▶ **Data to process**:
.....
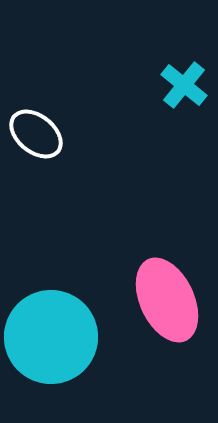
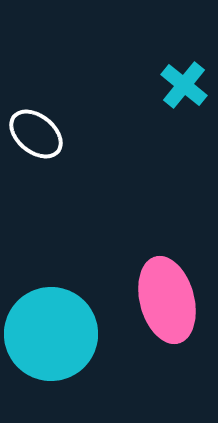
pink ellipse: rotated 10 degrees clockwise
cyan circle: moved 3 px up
.....
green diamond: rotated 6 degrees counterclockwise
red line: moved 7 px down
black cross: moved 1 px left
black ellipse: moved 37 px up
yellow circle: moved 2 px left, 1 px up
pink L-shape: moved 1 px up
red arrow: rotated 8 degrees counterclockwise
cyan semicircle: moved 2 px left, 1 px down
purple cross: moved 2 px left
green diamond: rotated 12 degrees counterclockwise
.....
From the entries above, give again exactly the lines running from the line with "yellow circle: moved 2 px left, 1 px up" to the line with "green diamond: rotated 12"; include both of those lines.

▶ **Answer to this problem**:
yellow circle: moved 2 px left, 1 px up
pink L-shape: moved 1 px up
red arrow: rotated 8 degrees counterclockwise
cyan semicircle: moved 2 px left, 1 px down
purple cross: moved 2 px left
green diamond: rotated 12 degrees counterclockwise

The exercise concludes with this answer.